======== Exercise inputs

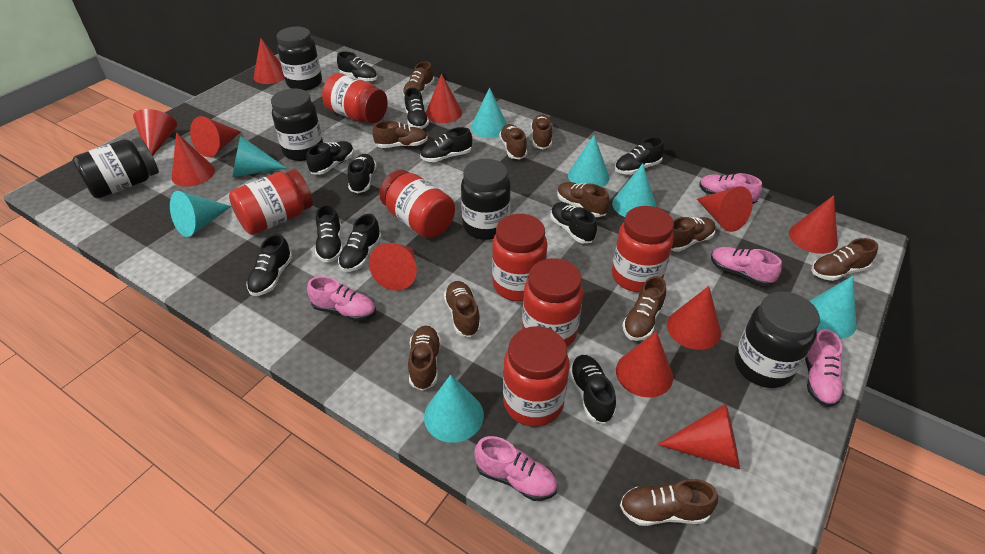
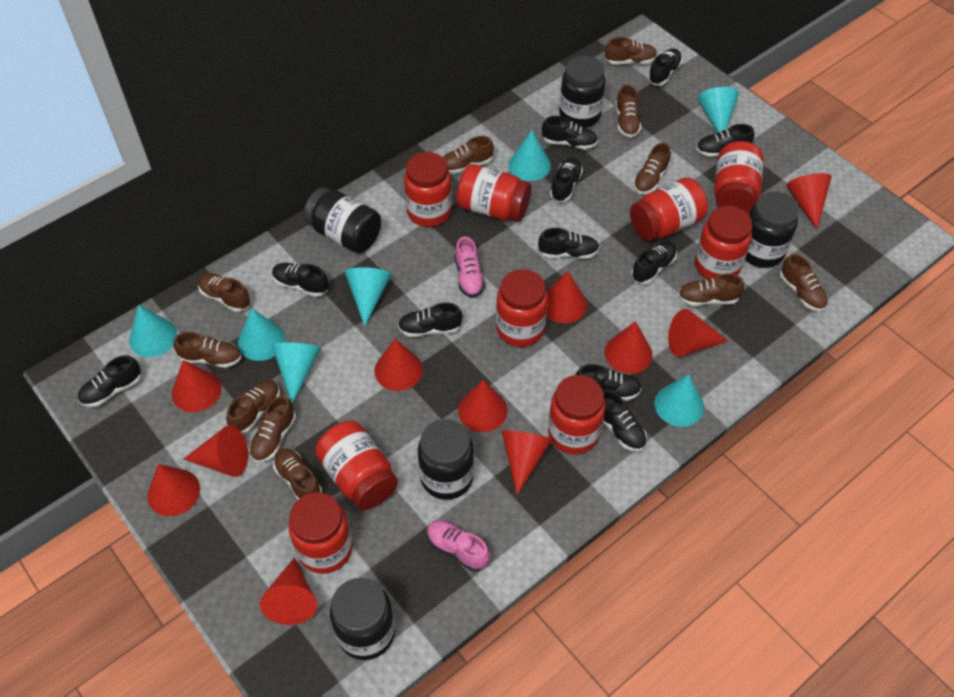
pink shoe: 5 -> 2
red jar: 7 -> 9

================
======== Exercise inputs

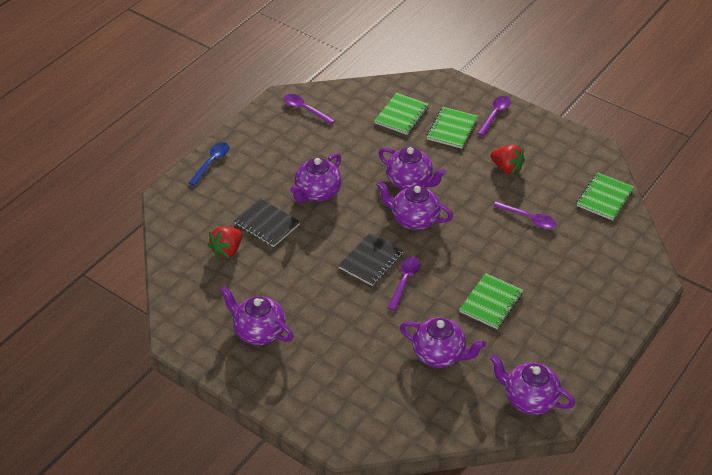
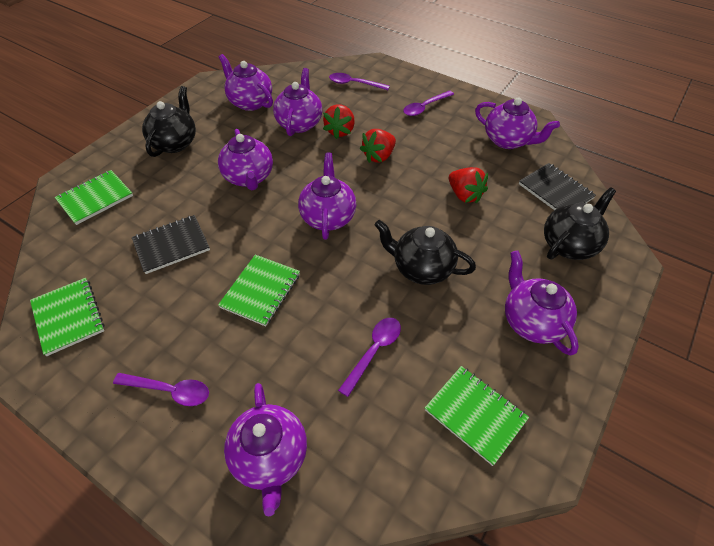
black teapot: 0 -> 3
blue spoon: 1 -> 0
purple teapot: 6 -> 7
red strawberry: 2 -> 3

================
======== Exercise inputs

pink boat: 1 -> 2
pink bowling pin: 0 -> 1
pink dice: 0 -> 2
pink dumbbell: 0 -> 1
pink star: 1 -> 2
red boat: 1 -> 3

================

What is needed:
Of the lines above, extract only those from the line with "pink boat: 1 -> 2" to the line with "red boat: 1 -> 3", both included, exactly as written.

Completed exercise:
pink boat: 1 -> 2
pink bowling pin: 0 -> 1
pink dice: 0 -> 2
pink dumbbell: 0 -> 1
pink star: 1 -> 2
red boat: 1 -> 3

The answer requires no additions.